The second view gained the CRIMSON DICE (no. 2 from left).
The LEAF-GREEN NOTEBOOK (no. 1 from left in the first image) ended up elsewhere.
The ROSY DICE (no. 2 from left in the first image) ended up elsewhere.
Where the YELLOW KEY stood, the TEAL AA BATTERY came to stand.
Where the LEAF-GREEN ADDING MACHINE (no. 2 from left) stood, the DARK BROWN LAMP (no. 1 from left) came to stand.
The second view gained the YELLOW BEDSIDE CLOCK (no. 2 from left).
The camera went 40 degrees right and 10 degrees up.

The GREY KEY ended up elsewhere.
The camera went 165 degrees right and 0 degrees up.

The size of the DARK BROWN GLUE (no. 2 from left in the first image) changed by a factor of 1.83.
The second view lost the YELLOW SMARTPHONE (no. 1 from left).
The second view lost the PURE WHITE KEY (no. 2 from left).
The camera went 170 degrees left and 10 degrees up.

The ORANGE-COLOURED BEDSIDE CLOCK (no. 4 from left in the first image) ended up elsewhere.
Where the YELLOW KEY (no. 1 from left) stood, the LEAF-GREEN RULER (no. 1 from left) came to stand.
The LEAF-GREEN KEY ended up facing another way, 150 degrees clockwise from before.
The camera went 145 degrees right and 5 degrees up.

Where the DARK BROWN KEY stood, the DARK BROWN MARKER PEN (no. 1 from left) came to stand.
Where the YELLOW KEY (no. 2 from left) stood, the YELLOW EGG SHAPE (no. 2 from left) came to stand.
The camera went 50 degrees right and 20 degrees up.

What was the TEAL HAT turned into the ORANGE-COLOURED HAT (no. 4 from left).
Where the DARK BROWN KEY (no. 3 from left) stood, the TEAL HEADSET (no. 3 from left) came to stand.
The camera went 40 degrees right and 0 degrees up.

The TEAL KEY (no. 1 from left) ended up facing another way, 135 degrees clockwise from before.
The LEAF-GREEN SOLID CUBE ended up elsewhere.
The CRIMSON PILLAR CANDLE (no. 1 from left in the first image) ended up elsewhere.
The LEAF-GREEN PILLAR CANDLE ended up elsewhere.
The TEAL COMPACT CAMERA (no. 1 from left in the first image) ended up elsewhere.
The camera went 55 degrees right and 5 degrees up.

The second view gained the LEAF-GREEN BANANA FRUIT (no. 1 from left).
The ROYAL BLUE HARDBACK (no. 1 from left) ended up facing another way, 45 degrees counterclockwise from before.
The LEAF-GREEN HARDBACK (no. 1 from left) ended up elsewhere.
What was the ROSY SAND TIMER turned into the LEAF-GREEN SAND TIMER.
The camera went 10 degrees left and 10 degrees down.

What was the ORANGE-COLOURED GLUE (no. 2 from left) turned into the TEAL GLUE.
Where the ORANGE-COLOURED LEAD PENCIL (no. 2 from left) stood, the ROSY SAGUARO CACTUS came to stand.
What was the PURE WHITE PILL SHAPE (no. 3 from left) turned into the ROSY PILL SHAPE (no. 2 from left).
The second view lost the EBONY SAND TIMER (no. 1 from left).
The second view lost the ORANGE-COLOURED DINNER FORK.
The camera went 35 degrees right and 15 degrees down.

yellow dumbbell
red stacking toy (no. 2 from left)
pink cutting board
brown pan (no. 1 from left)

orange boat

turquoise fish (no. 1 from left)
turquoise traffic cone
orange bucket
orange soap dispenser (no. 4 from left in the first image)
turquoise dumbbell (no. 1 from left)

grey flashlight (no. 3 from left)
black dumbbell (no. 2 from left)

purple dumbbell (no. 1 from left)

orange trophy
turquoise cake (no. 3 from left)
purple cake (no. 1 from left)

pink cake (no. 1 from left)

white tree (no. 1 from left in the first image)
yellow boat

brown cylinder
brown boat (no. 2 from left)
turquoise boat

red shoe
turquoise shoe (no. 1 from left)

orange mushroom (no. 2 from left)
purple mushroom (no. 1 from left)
----------
WHAT TO WORK ON
Every piece of the data is to be set down again exactly.

ANSWER TO THE EXERCISE
The second view gained the CRIMSON DICE (no. 2 from left).
The LEAF-GREEN NOTEBOOK (no. 1 from left in the first image) ended up elsewhere.
The ROSY DICE (no. 2 from left in the first image) ended up elsewhere.
Where the YELLOW KEY stood, the TEAL AA BATTERY came to stand.
Where the LEAF-GREEN ADDING MACHINE (no. 2 from left) stood, the DARK BROWN LAMP (no. 1 from left) came to stand.
The second view gained the YELLOW BEDSIDE CLOCK (no. 2 from left).
The camera went 40 degrees right and 10 degrees up.

The GREY KEY ended up elsewhere.
The camera went 165 degrees right and 0 degrees up.

The size of the DARK BROWN GLUE (no. 2 from left in the first image) changed by a factor of 1.83.
The second view lost the YELLOW SMARTPHONE (no. 1 from left).
The second view lost the PURE WHITE KEY (no. 2 from left).
The camera went 170 degrees left and 10 degrees up.

The ORANGE-COLOURED BEDSIDE CLOCK (no. 4 from left in the first image) ended up elsewhere.
Where the YELLOW KEY (no. 1 from left) stood, the LEAF-GREEN RULER (no. 1 from left) came to stand.
The LEAF-GREEN KEY ended up facing another way, 150 degrees clockwise from before.
The camera went 145 degrees right and 5 degrees up.

Where the DARK BROWN KEY stood, the DARK BROWN MARKER PEN (no. 1 from left) came to stand.
Where the YELLOW KEY (no. 2 from left) stood, the YELLOW EGG SHAPE (no. 2 from left) came to stand.
The camera went 50 degrees right and 20 degrees up.

What was the TEAL HAT turned into the ORANGE-COLOURED HAT (no. 4 from left).
Where the DARK BROWN KEY (no. 3 from left) stood, the TEAL HEADSET (no. 3 from left) came to stand.
The camera went 40 degrees right and 0 degrees up.

The TEAL KEY (no. 1 from left) ended up facing another way, 135 degrees clockwise from before.
The LEAF-GREEN SOLID CUBE ended up elsewhere.
The CRIMSON PILLAR CANDLE (no. 1 from left in the first image) ended up elsewhere.
The LEAF-GREEN PILLAR CANDLE ended up elsewhere.
The TEAL COMPACT CAMERA (no. 1 from left in the first image) ended up elsewhere.
The camera went 55 degrees right and 5 degrees up.

The second view gained the LEAF-GREEN BANANA FRUIT (no. 1 from left).
The ROYAL BLUE HARDBACK (no. 1 from left) ended up facing another way, 45 degrees counterclockwise from before.
The LEAF-GREEN HARDBACK (no. 1 from left) ended up elsewhere.
What was the ROSY SAND TIMER turned into the LEAF-GREEN SAND TIMER.
The camera went 10 degrees left and 10 degrees down.

What was the ORANGE-COLOURED GLUE (no. 2 from left) turned into the TEAL GLUE.
Where the ORANGE-COLOURED LEAD PENCIL (no. 2 from left) stood, the ROSY SAGUARO CACTUS came to stand.
What was the PURE WHITE PILL SHAPE (no. 3 from left) turned into the ROSY PILL SHAPE (no. 2 from left).
The second view lost the EBONY SAND TIMER (no. 1 from left).
The second view lost the ORANGE-COLOURED DINNER FORK.
The camera went 35 degrees right and 15 degrees down.

yellow dumbbell
red stacking toy (no. 2 from left)
pink cutting board
brown pan (no. 1 from left)

orange boat

turquoise fish (no. 1 from left)
turquoise traffic cone
orange bucket
orange soap dispenser (no. 4 from left in the first image)
turquoise dumbbell (no. 1 from left)

grey flashlight (no. 3 from left)
black dumbbell (no. 2 from left)

purple dumbbell (no. 1 from left)

orange trophy
turquoise cake (no. 3 from left)
purple cake (no. 1 from left)

pink cake (no. 1 from left)

white tree (no. 1 from left in the first image)
yellow boat

brown cylinder
brown boat (no. 2 from left)
turquoise boat

red shoe
turquoise shoe (no. 1 from left)

orange mushroom (no. 2 from left)
purple mushroom (no. 1 from left)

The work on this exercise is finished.